**Records for the exercise:**
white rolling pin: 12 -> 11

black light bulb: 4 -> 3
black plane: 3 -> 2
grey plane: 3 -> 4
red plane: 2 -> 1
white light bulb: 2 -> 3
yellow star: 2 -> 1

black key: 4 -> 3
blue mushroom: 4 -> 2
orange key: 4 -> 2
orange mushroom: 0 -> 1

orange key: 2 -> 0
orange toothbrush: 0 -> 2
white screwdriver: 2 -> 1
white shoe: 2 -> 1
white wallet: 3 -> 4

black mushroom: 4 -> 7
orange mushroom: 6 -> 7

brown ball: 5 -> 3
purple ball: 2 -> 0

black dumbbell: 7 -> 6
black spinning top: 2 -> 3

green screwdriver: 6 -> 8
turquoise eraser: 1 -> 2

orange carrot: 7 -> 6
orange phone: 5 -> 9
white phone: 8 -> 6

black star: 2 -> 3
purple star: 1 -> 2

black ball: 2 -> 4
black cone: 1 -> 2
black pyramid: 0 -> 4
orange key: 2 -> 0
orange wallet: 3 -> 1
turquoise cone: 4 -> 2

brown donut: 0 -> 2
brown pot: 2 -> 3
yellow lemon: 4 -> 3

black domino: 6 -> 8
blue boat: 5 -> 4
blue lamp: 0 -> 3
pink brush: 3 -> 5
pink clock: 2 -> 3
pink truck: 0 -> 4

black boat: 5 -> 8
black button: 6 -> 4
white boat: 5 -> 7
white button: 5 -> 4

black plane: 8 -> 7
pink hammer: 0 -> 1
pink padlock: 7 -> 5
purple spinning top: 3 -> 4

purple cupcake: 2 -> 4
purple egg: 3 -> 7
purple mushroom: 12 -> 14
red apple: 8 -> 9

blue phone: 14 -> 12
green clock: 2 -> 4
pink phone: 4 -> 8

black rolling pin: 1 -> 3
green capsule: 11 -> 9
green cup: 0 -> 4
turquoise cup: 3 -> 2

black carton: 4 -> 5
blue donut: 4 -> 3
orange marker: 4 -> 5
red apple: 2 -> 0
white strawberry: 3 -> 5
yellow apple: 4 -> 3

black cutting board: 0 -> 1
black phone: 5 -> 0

**Exercise brief:** Filter the records above for the string "phone" and copy each matching line.

**Written answer:**
orange phone: 5 -> 9
white phone: 8 -> 6
blue phone: 14 -> 12
pink phone: 4 -> 8
black phone: 5 -> 0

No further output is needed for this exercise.